[Given data — start]

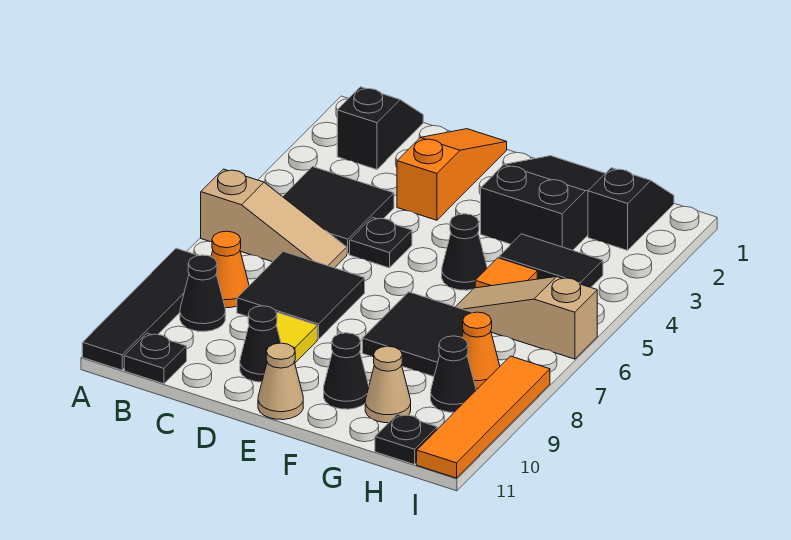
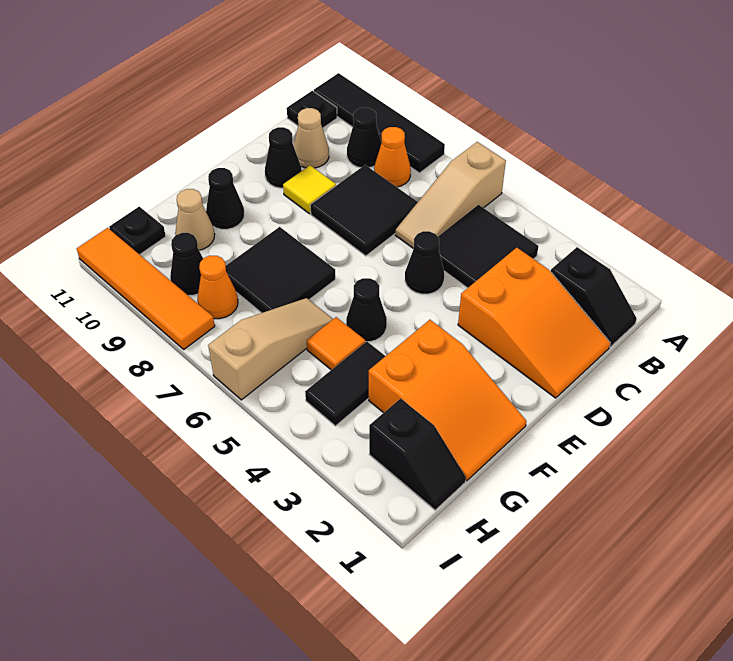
orange slope D1:D3 level 1 top 3 -> orange slope C1:D3 level 1 top 3
black plate D5 level 1 -> black cone D5 level 1
tan cone E11 level 1 -> tan cone C10 level 1
black slope F1:G3 level 1 top 3 -> orange slope F1:G3 level 1 top 3

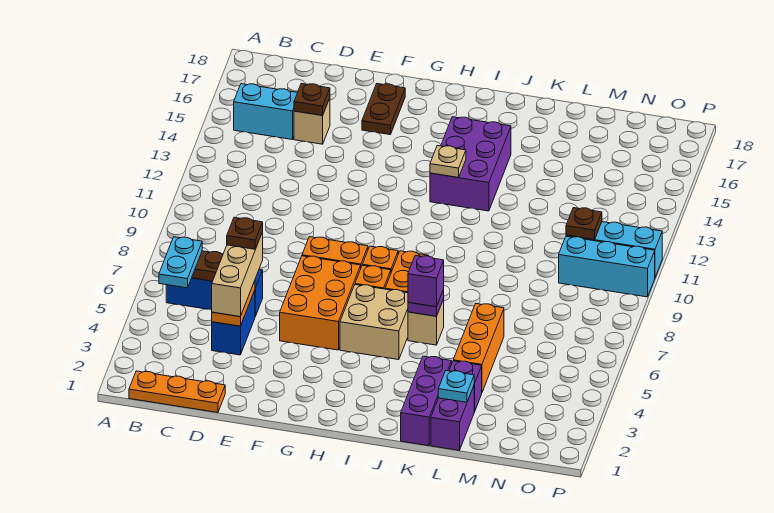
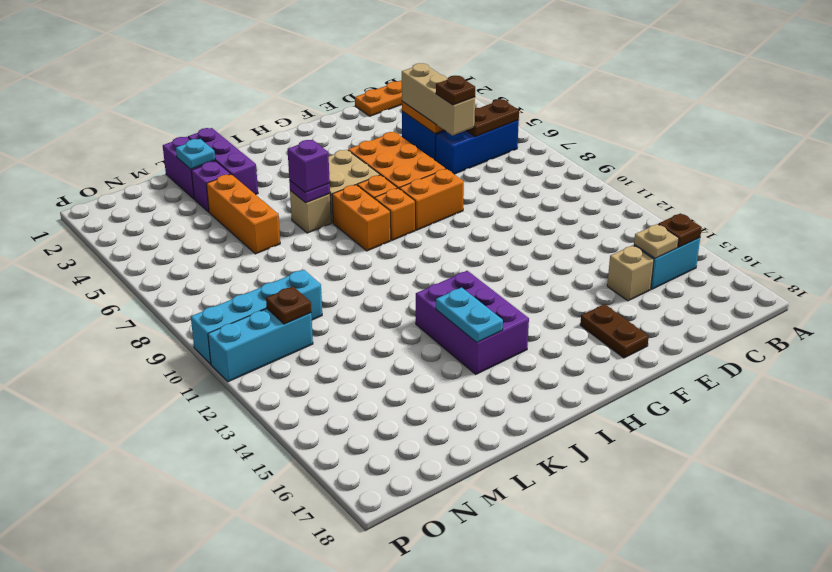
cyan plate B5:B6 level 3 -> cyan plate J14:J15 level 2
brown plate D15 level 2 -> brown plate B15 level 2
tan plate I13 level 2 -> tan plate C15 level 2
cyan brick N10:P10 level 1 -> cyan brick M10:P10 level 1

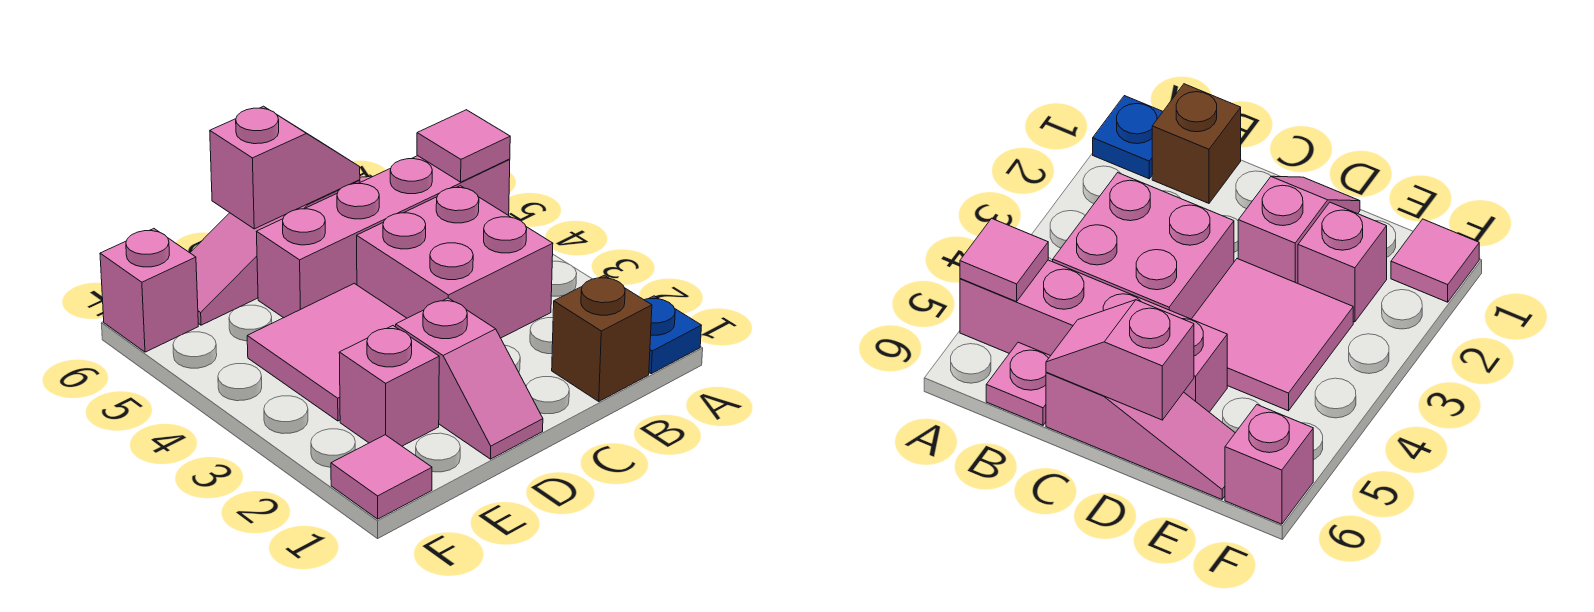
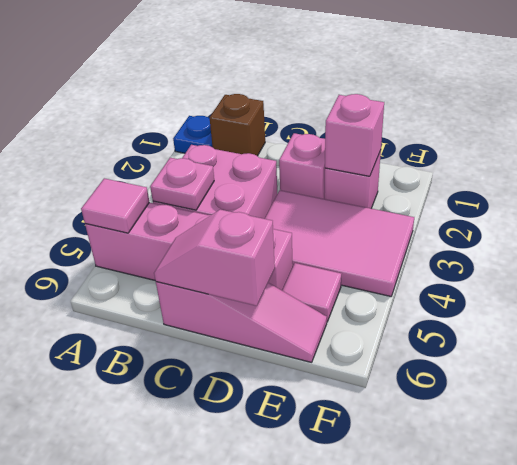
pink plate B6 level 1 -> pink plate B4 level 2
pink tile D3:E4 level 1 -> pink tile D3:F4 level 1
pink tile F1 level 1 -> pink tile E5 level 1
pink brick F6 level 1 -> pink brick E2 level 2

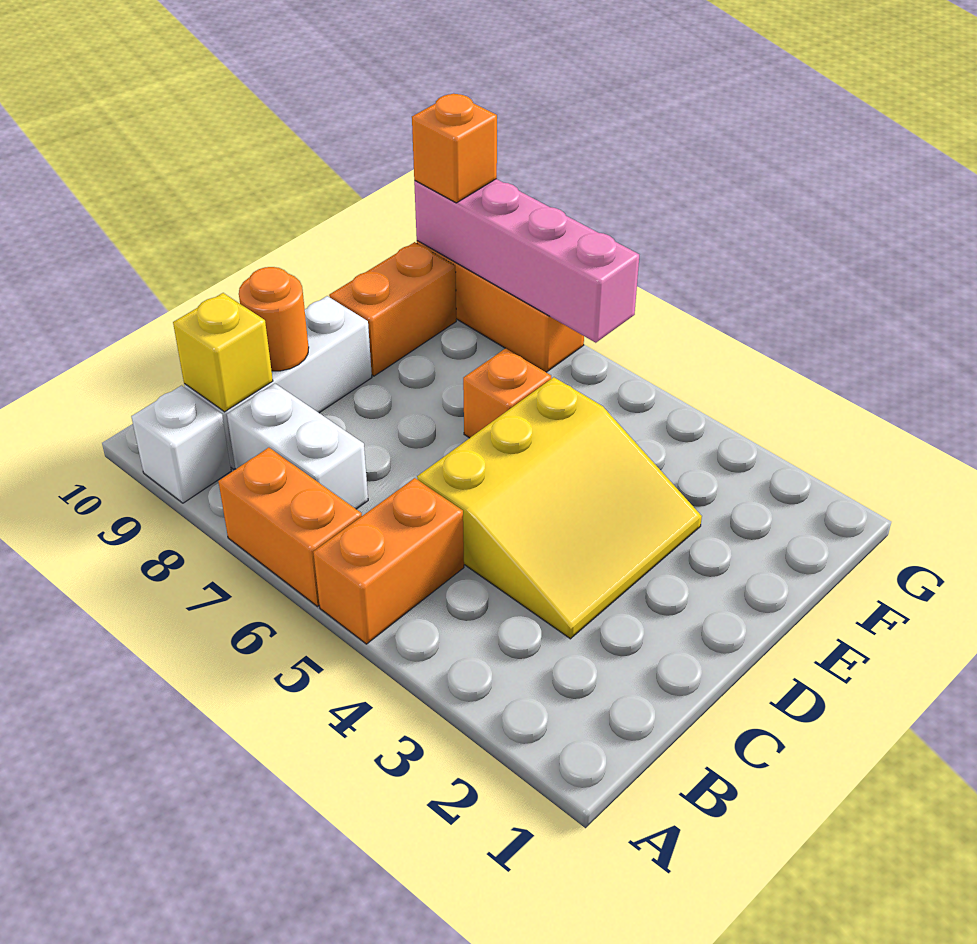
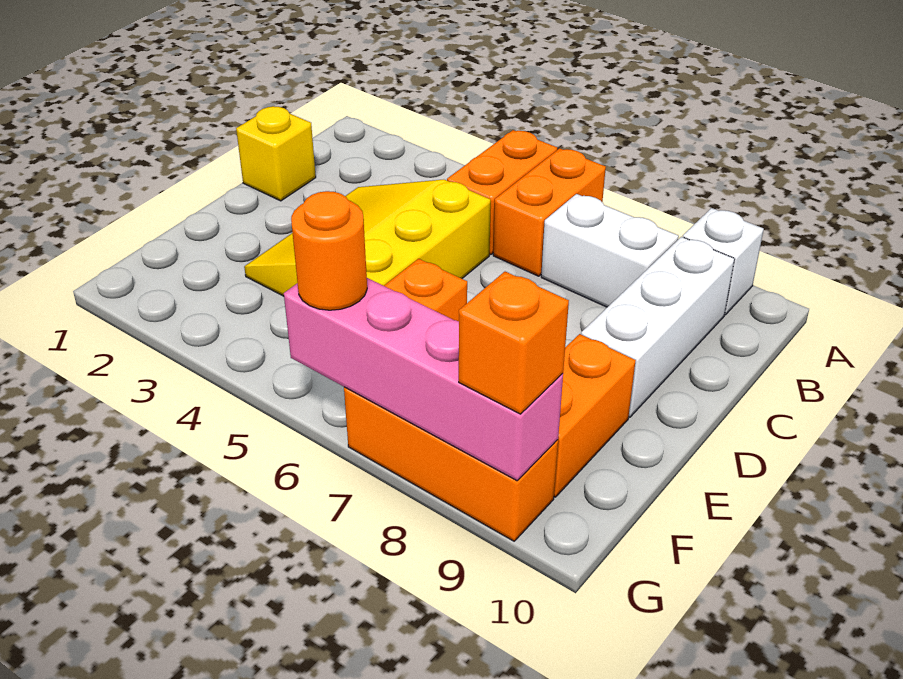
orange brick A6:A7 level 1 -> orange brick A6:B6 level 1
yellow brick B9 level 2 -> yellow brick C1 level 1
orange round brick C9 level 2 -> orange round brick G6 level 3

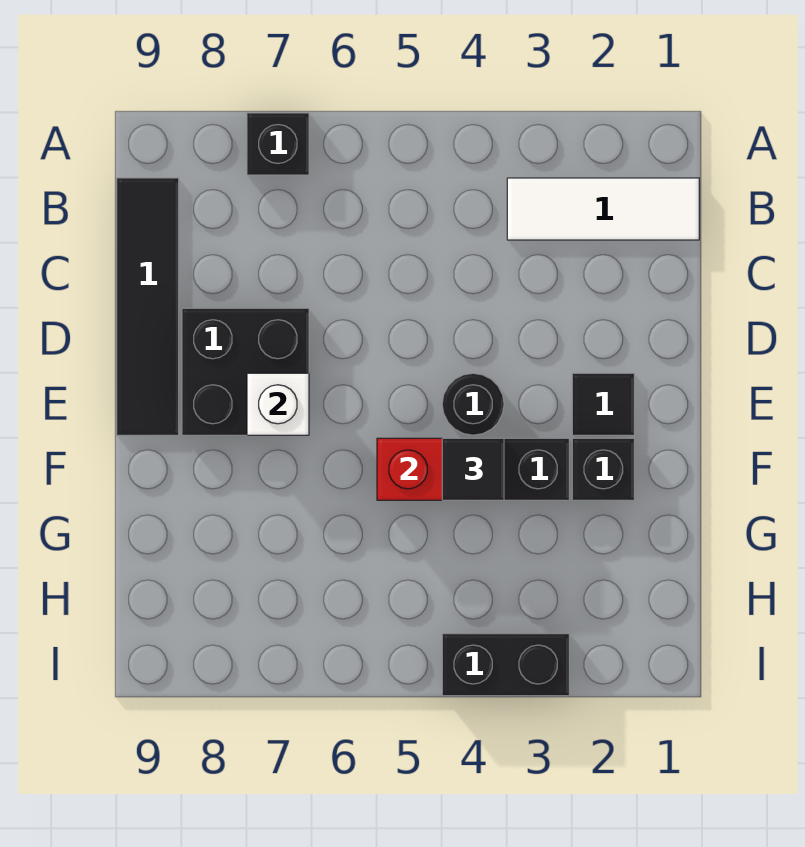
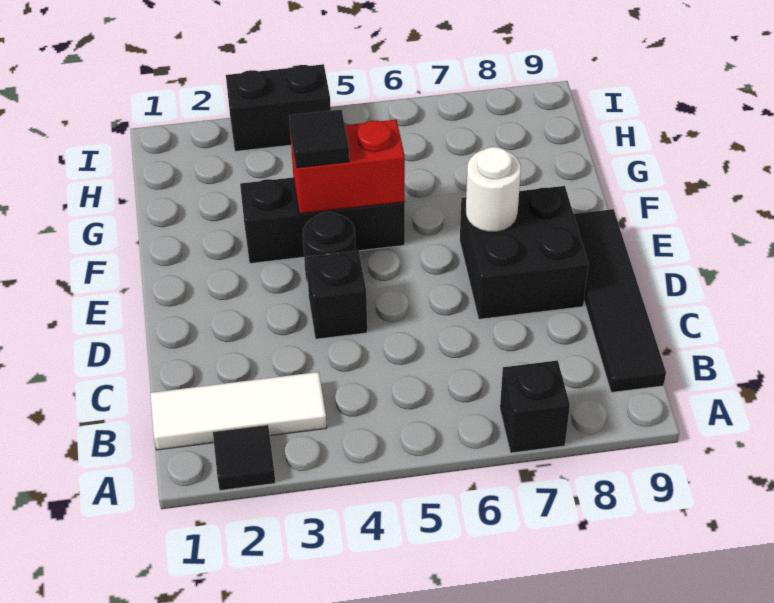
black tile E2 level 1 -> black tile A2 level 1
white brick E7 level 2 -> white round brick E7 level 2
black brick F2 level 1 -> black brick D4 level 1

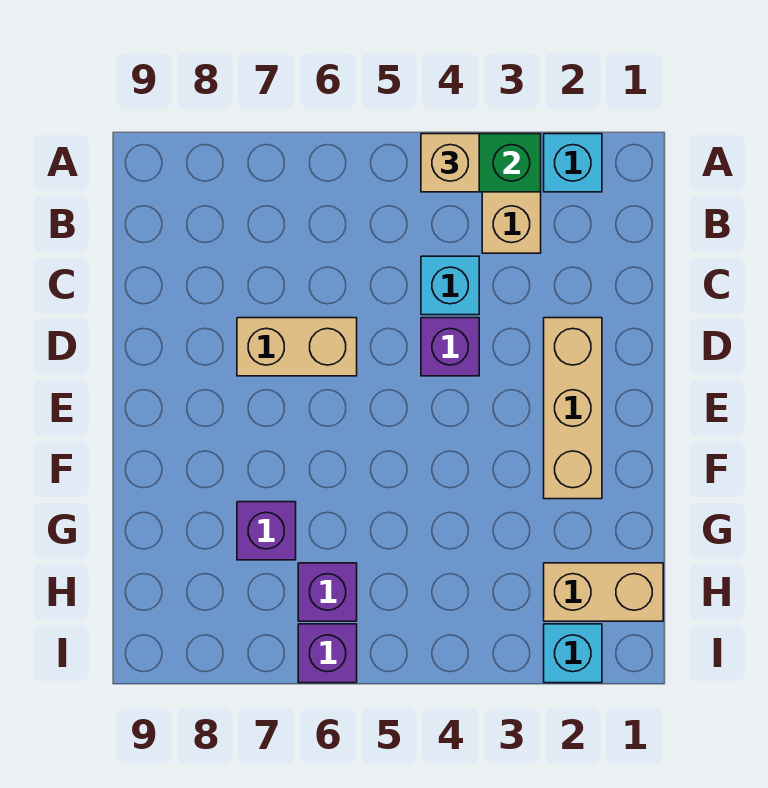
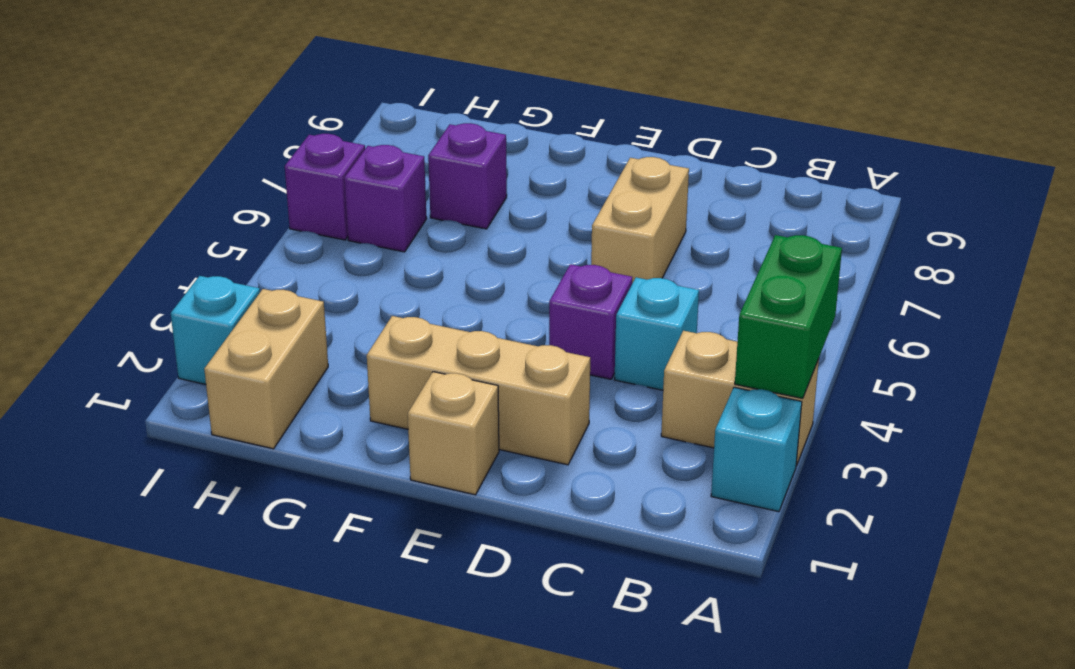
tan brick A4 level 3 -> tan brick E1 level 1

[Given data — finish]

* Work task
Your task is to retype, exactly and only, the lines from the line holding "tan cone E11 level 1 -> tan cone C10 level 1" through the final line of the data above, with both ends kept. Drop the pictures.

* Answer box
tan cone E11 level 1 -> tan cone C10 level 1
black slope F1:G3 level 1 top 3 -> orange slope F1:G3 level 1 top 3

cyan plate B5:B6 level 3 -> cyan plate J14:J15 level 2
brown plate D15 level 2 -> brown plate B15 level 2
tan plate I13 level 2 -> tan plate C15 level 2
cyan brick N10:P10 level 1 -> cyan brick M10:P10 level 1

pink plate B6 level 1 -> pink plate B4 level 2
pink tile D3:E4 level 1 -> pink tile D3:F4 level 1
pink tile F1 level 1 -> pink tile E5 level 1
pink brick F6 level 1 -> pink brick E2 level 2

orange brick A6:A7 level 1 -> orange brick A6:B6 level 1
yellow brick B9 level 2 -> yellow brick C1 level 1
orange round brick C9 level 2 -> orange round brick G6 level 3

black tile E2 level 1 -> black tile A2 level 1
white brick E7 level 2 -> white round brick E7 level 2
black brick F2 level 1 -> black brick D4 level 1

tan brick A4 level 3 -> tan brick E1 level 1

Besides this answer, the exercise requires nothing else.